[Supplied information]

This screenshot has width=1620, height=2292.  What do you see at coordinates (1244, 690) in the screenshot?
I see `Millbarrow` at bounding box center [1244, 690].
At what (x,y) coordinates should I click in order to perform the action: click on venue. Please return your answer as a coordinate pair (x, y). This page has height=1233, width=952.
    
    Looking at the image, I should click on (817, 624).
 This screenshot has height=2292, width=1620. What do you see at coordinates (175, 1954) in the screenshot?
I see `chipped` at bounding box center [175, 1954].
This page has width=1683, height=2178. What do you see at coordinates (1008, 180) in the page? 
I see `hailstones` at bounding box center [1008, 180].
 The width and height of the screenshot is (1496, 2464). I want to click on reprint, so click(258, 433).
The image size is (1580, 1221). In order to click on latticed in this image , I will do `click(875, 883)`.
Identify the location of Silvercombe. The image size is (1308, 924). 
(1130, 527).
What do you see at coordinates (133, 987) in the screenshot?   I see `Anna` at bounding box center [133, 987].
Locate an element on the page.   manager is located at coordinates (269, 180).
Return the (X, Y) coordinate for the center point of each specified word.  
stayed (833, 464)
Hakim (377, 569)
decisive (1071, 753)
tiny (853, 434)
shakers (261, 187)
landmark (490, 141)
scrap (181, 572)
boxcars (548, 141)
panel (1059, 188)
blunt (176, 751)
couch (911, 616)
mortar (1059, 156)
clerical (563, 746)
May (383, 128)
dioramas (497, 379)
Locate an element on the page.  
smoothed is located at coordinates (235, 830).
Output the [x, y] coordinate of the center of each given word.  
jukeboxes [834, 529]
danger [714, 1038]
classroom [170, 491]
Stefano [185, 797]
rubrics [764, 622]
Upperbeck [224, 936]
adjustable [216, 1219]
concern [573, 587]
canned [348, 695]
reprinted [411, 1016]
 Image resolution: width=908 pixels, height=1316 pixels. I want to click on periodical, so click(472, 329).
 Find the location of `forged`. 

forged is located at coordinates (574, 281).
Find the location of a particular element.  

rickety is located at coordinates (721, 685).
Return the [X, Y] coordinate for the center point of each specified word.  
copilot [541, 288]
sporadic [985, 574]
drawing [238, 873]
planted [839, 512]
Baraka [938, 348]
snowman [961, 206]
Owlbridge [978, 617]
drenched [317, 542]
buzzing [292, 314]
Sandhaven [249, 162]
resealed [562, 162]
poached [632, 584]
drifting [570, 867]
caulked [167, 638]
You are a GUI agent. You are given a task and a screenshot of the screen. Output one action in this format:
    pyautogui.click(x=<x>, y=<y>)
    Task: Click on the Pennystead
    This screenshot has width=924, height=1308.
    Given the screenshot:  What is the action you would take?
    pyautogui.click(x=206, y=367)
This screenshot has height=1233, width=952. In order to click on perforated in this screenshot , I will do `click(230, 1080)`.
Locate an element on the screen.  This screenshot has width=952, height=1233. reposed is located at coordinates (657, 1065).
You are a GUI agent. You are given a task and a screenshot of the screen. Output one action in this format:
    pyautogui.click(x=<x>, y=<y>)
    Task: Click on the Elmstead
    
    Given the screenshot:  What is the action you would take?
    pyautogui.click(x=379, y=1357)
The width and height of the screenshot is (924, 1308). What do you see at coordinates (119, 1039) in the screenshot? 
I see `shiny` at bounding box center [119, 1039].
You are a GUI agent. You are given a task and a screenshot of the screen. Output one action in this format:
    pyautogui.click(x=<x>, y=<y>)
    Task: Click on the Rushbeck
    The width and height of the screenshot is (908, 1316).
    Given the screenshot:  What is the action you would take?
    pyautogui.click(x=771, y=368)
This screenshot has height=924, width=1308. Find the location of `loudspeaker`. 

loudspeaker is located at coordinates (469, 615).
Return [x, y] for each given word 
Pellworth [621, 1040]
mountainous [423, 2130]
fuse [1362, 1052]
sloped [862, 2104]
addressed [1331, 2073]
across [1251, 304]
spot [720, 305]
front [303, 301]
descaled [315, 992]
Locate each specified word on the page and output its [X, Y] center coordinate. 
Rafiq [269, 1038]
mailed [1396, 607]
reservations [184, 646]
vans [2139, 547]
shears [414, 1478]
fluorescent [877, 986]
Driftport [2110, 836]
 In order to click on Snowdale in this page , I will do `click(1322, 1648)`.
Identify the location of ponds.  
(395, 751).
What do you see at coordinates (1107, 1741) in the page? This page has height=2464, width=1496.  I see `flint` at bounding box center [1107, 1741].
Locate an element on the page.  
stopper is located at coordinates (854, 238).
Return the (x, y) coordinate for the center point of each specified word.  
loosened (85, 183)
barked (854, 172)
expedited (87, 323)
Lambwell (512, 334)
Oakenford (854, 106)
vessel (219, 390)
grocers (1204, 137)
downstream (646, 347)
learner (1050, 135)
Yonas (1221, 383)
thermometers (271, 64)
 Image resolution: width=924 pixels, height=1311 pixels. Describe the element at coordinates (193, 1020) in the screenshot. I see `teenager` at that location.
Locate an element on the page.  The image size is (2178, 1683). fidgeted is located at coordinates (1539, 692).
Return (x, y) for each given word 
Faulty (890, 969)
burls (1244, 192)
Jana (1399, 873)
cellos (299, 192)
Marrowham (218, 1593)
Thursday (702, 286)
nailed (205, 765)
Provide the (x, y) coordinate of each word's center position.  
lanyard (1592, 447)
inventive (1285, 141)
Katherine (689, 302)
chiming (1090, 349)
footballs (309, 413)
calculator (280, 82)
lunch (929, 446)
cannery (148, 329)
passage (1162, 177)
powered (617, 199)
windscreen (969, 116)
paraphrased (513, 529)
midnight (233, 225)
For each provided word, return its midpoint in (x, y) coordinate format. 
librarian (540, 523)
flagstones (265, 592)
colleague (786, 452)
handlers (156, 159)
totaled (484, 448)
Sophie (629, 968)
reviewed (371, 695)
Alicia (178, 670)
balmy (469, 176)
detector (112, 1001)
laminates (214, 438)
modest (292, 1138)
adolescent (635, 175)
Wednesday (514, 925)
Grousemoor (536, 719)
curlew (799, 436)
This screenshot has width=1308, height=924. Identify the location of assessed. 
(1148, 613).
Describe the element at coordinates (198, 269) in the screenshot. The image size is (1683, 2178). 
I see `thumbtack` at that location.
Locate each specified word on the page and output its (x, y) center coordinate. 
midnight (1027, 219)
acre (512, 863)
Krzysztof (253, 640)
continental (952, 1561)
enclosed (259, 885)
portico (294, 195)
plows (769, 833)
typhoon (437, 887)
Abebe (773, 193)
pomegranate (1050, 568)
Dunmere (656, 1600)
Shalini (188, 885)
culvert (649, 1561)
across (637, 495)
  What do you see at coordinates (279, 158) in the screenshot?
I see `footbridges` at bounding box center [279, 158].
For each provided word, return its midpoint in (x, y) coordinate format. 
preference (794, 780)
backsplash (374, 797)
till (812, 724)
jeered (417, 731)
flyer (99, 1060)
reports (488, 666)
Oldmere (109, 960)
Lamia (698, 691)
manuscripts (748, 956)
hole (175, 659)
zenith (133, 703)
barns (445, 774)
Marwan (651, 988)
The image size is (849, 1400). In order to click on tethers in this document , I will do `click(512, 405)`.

[What the task requires] Can you repeat the items above, swapping "Locate an element" for "Find an element" wherever it occurs and leaving everything else unchanged?

[Answer to the exercise]
This screenshot has width=1620, height=2292.  What do you see at coordinates (1244, 690) in the screenshot?
I see `Millbarrow` at bounding box center [1244, 690].
At what (x,y) coordinates should I click in order to perform the action: click on venue. Please return your answer as a coordinate pair (x, y). This page has height=1233, width=952.
    
    Looking at the image, I should click on (817, 624).
 This screenshot has height=2292, width=1620. What do you see at coordinates (175, 1954) in the screenshot?
I see `chipped` at bounding box center [175, 1954].
This page has width=1683, height=2178. What do you see at coordinates (1008, 180) in the page? 
I see `hailstones` at bounding box center [1008, 180].
 The width and height of the screenshot is (1496, 2464). I want to click on reprint, so click(258, 433).
The image size is (1580, 1221). In order to click on latticed in this image , I will do `click(875, 883)`.
Identify the location of Silvercombe. The image size is (1308, 924). 
(1130, 527).
What do you see at coordinates (133, 987) in the screenshot?   I see `Anna` at bounding box center [133, 987].
Find an element on the page.   manager is located at coordinates (269, 180).
Return the (X, Y) coordinate for the center point of each specified word.  
stayed (833, 464)
Hakim (377, 569)
decisive (1071, 753)
tiny (853, 434)
shakers (261, 187)
landmark (490, 141)
scrap (181, 572)
boxcars (548, 141)
panel (1059, 188)
blunt (176, 751)
couch (911, 616)
mortar (1059, 156)
clerical (563, 746)
May (383, 128)
dioramas (497, 379)
Find an element on the page.  
smoothed is located at coordinates (235, 830).
Output the [x, y] coordinate of the center of each given word.  
jukeboxes [834, 529]
danger [714, 1038]
classroom [170, 491]
Stefano [185, 797]
rubrics [764, 622]
Upperbeck [224, 936]
adjustable [216, 1219]
concern [573, 587]
canned [348, 695]
reprinted [411, 1016]
 Image resolution: width=908 pixels, height=1316 pixels. I want to click on periodical, so click(472, 329).
 Find the location of `forged`. 

forged is located at coordinates (574, 281).
Find the location of a particular element.  

rickety is located at coordinates (721, 685).
Return the [X, Y] coordinate for the center point of each specified word.  
copilot [541, 288]
sporadic [985, 574]
drawing [238, 873]
planted [839, 512]
Baraka [938, 348]
snowman [961, 206]
Owlbridge [978, 617]
drenched [317, 542]
buzzing [292, 314]
Sandhaven [249, 162]
resealed [562, 162]
poached [632, 584]
drifting [570, 867]
caulked [167, 638]
You are a GUI agent. You are given a task and a screenshot of the screen. Output one action in this format:
    pyautogui.click(x=<x>, y=<y>)
    Task: Click on the Pennystead
    This screenshot has width=924, height=1308.
    Given the screenshot:  What is the action you would take?
    pyautogui.click(x=206, y=367)
This screenshot has height=1233, width=952. In order to click on perforated in this screenshot , I will do `click(230, 1080)`.
Find an element on the screen.  This screenshot has width=952, height=1233. reposed is located at coordinates (657, 1065).
You are a GUI agent. You are given a task and a screenshot of the screen. Output one action in this format:
    pyautogui.click(x=<x>, y=<y>)
    Task: Click on the Elmstead
    
    Given the screenshot:  What is the action you would take?
    pyautogui.click(x=379, y=1357)
The width and height of the screenshot is (924, 1308). What do you see at coordinates (119, 1039) in the screenshot? 
I see `shiny` at bounding box center [119, 1039].
You are a GUI agent. You are given a task and a screenshot of the screen. Output one action in this format:
    pyautogui.click(x=<x>, y=<y>)
    Task: Click on the Rushbeck
    The width and height of the screenshot is (908, 1316).
    Given the screenshot:  What is the action you would take?
    pyautogui.click(x=771, y=368)
This screenshot has height=924, width=1308. Find the location of `loudspeaker`. 

loudspeaker is located at coordinates (469, 615).
Return [x, y] for each given word 
Pellworth [621, 1040]
mountainous [423, 2130]
fuse [1362, 1052]
sloped [862, 2104]
addressed [1331, 2073]
across [1251, 304]
spot [720, 305]
front [303, 301]
descaled [315, 992]
Locate each specified word on the page and output its [X, Y] center coordinate. 
Rafiq [269, 1038]
mailed [1396, 607]
reservations [184, 646]
vans [2139, 547]
shears [414, 1478]
fluorescent [877, 986]
Driftport [2110, 836]
 In order to click on Snowdale in this page , I will do `click(1322, 1648)`.
Identify the location of ponds.  
(395, 751).
What do you see at coordinates (1107, 1741) in the page? This page has height=2464, width=1496.  I see `flint` at bounding box center [1107, 1741].
Find an element on the page.  
stopper is located at coordinates (854, 238).
Return the (x, y) coordinate for the center point of each specified word.  
loosened (85, 183)
barked (854, 172)
expedited (87, 323)
Lambwell (512, 334)
Oakenford (854, 106)
vessel (219, 390)
grocers (1204, 137)
downstream (646, 347)
learner (1050, 135)
Yonas (1221, 383)
thermometers (271, 64)
 Image resolution: width=924 pixels, height=1311 pixels. Describe the element at coordinates (193, 1020) in the screenshot. I see `teenager` at that location.
Find an element on the page.  The image size is (2178, 1683). fidgeted is located at coordinates (1539, 692).
Return (x, y) for each given word 
Faulty (890, 969)
burls (1244, 192)
Jana (1399, 873)
cellos (299, 192)
Marrowham (218, 1593)
Thursday (702, 286)
nailed (205, 765)
Provide the (x, y) coordinate of each word's center position.  
lanyard (1592, 447)
inventive (1285, 141)
Katherine (689, 302)
chiming (1090, 349)
footballs (309, 413)
calculator (280, 82)
lunch (929, 446)
cannery (148, 329)
passage (1162, 177)
powered (617, 199)
windscreen (969, 116)
paraphrased (513, 529)
midnight (233, 225)
For each provided word, return its midpoint in (x, y) coordinate format. 
librarian (540, 523)
flagstones (265, 592)
colleague (786, 452)
handlers (156, 159)
totaled (484, 448)
Sophie (629, 968)
reviewed (371, 695)
Alicia (178, 670)
balmy (469, 176)
detector (112, 1001)
laminates (214, 438)
modest (292, 1138)
adolescent (635, 175)
Wednesday (514, 925)
Grousemoor (536, 719)
curlew (799, 436)
This screenshot has width=1308, height=924. Identify the location of assessed. 
(1148, 613).
Describe the element at coordinates (198, 269) in the screenshot. The image size is (1683, 2178). 
I see `thumbtack` at that location.
Locate each specified word on the page and output its (x, y) center coordinate. 
midnight (1027, 219)
acre (512, 863)
Krzysztof (253, 640)
continental (952, 1561)
enclosed (259, 885)
portico (294, 195)
plows (769, 833)
typhoon (437, 887)
Abebe (773, 193)
pomegranate (1050, 568)
Dunmere (656, 1600)
Shalini (188, 885)
culvert (649, 1561)
across (637, 495)
  What do you see at coordinates (279, 158) in the screenshot?
I see `footbridges` at bounding box center [279, 158].
For each provided word, return its midpoint in (x, y) coordinate format. 
preference (794, 780)
backsplash (374, 797)
till (812, 724)
jeered (417, 731)
flyer (99, 1060)
reports (488, 666)
Oldmere (109, 960)
Lamia (698, 691)
manuscripts (748, 956)
hole (175, 659)
zenith (133, 703)
barns (445, 774)
Marwan (651, 988)
The image size is (849, 1400). In order to click on tethers in this document , I will do `click(512, 405)`.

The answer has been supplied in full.